*Instructions to follow*
Search the records for the string "white", and show each line where it appears.

*Data section*
·····
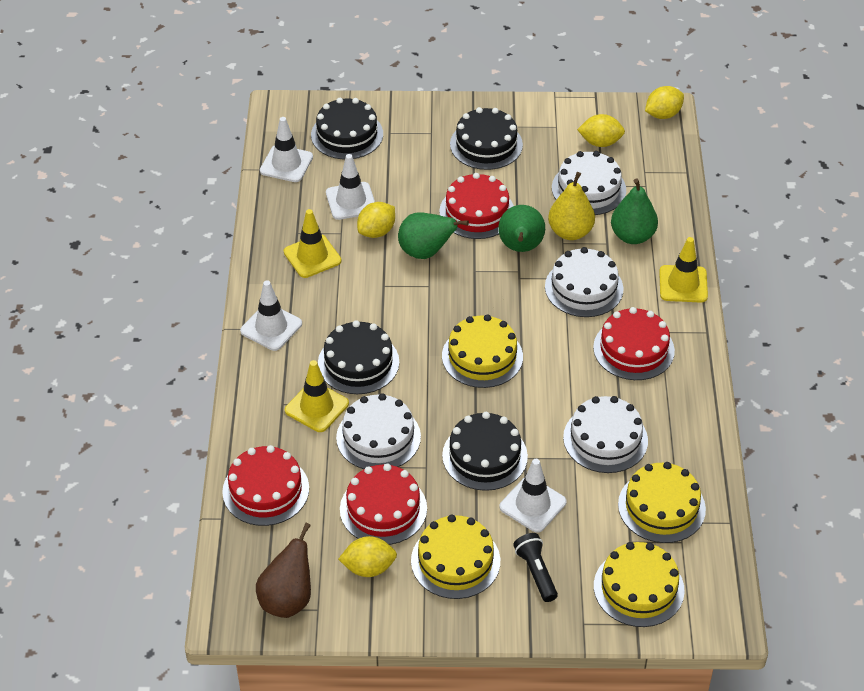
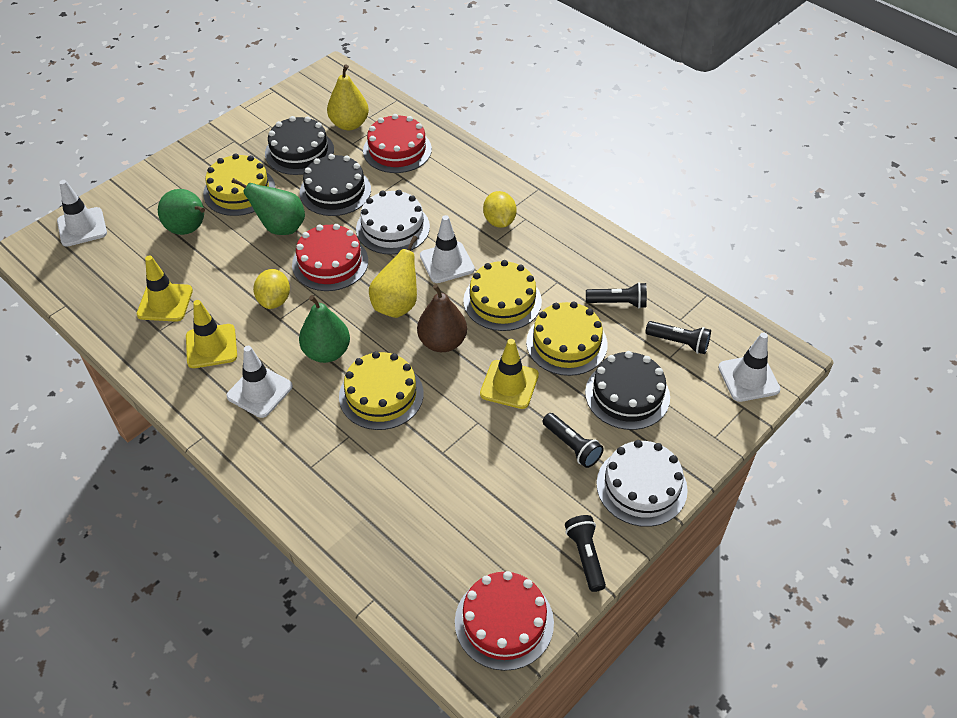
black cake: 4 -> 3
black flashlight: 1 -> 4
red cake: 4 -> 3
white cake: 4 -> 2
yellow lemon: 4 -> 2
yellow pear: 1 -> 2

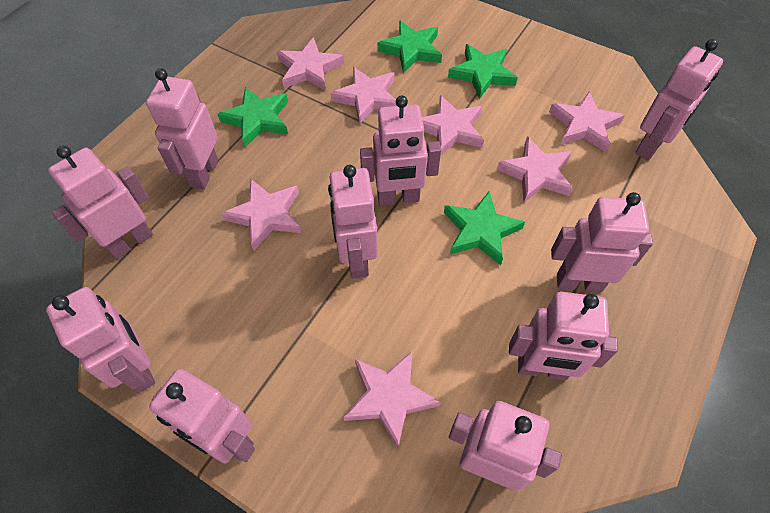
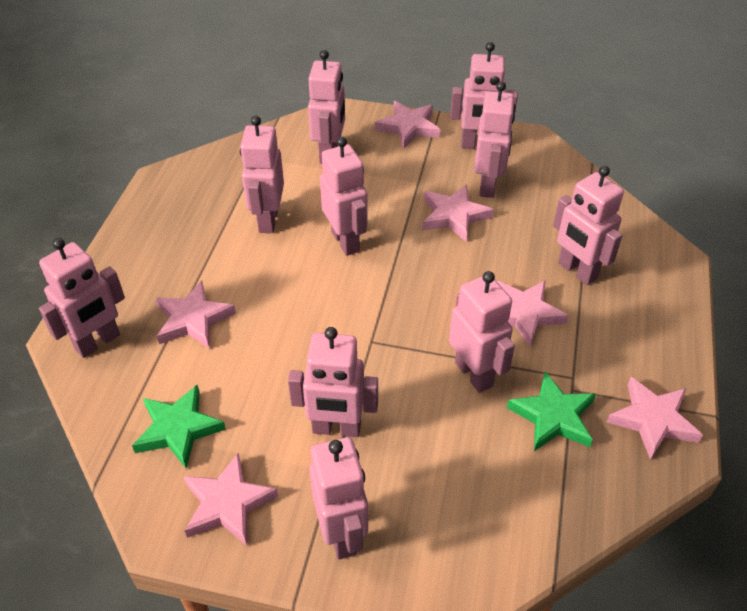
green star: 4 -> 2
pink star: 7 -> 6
·····
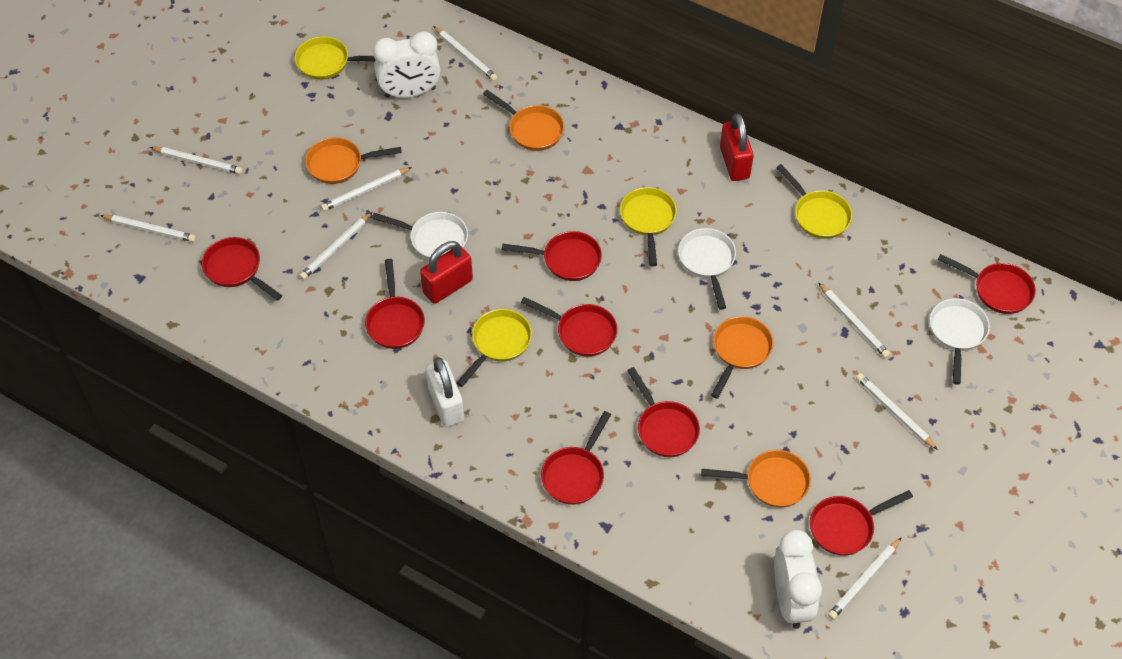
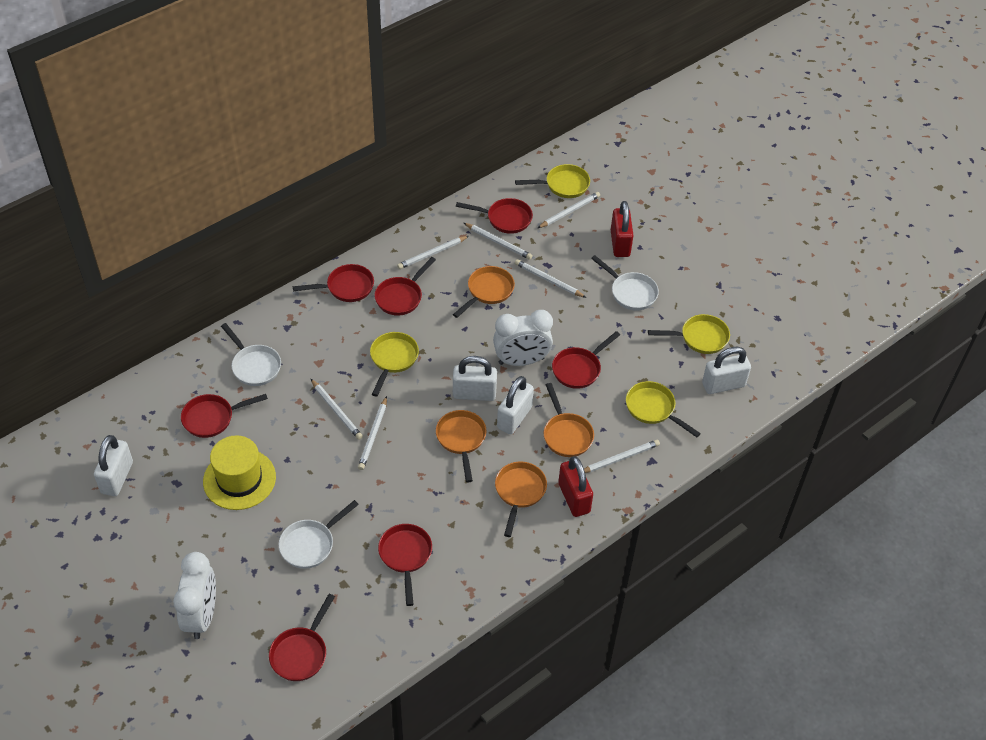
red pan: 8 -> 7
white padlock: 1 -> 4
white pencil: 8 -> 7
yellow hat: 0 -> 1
·····
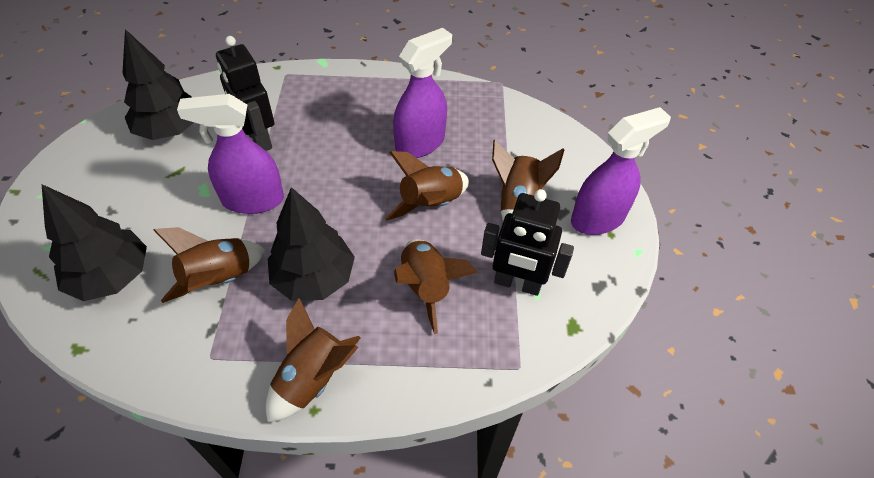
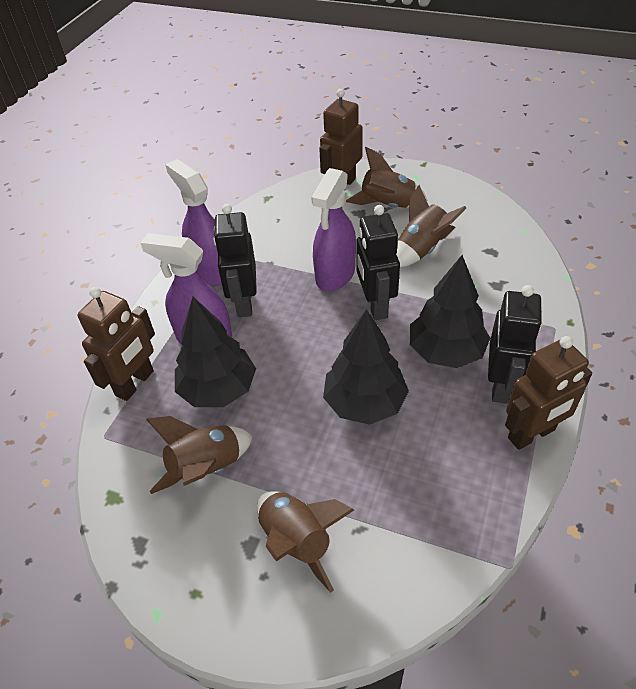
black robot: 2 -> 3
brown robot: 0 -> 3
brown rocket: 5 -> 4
·····
*Problem solution*
white cake: 4 -> 2
white padlock: 1 -> 4
white pencil: 8 -> 7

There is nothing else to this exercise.